#### What you should do
Return the lines below that carry the word "from".

=======

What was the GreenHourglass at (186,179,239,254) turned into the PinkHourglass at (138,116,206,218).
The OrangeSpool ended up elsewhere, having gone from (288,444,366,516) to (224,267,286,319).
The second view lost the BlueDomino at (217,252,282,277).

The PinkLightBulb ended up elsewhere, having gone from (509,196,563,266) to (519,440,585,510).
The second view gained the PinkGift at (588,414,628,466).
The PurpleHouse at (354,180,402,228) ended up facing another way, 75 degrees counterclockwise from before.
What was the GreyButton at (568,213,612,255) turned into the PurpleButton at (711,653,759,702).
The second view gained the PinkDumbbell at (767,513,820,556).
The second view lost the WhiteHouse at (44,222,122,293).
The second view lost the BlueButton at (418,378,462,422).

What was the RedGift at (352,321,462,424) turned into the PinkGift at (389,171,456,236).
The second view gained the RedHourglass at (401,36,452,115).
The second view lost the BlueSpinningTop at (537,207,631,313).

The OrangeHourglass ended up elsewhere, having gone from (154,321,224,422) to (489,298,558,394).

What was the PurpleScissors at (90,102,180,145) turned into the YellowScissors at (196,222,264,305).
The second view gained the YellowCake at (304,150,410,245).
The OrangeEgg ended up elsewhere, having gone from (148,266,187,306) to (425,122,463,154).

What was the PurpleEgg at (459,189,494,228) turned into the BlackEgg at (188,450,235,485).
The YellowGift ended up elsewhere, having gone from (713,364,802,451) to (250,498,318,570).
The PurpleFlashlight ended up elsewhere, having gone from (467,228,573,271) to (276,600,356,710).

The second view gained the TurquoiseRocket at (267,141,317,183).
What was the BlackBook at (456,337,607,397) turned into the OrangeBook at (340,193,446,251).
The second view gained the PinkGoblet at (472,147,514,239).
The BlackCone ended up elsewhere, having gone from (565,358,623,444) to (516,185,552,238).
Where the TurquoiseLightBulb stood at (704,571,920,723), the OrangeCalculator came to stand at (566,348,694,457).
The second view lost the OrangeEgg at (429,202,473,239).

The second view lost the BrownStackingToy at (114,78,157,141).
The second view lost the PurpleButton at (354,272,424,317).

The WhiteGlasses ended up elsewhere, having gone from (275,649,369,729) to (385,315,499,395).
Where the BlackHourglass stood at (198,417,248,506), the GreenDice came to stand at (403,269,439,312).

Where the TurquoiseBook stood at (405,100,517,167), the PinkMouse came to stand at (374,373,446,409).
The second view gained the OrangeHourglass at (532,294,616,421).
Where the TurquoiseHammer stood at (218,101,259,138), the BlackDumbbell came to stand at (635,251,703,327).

=======

#### Output of the exercise
The OrangeSpool ended up elsewhere, having gone from (288,444,366,516) to (224,267,286,319).
The PinkLightBulb ended up elsewhere, having gone from (509,196,563,266) to (519,440,585,510).
The PurpleHouse at (354,180,402,228) ended up facing another way, 75 degrees counterclockwise from before.
The OrangeHourglass ended up elsewhere, having gone from (154,321,224,422) to (489,298,558,394).
The OrangeEgg ended up elsewhere, having gone from (148,266,187,306) to (425,122,463,154).
The YellowGift ended up elsewhere, having gone from (713,364,802,451) to (250,498,318,570).
The PurpleFlashlight ended up elsewhere, having gone from (467,228,573,271) to (276,600,356,710).
The BlackCone ended up elsewhere, having gone from (565,358,623,444) to (516,185,552,238).
The WhiteGlasses ended up elsewhere, having gone from (275,649,369,729) to (385,315,499,395).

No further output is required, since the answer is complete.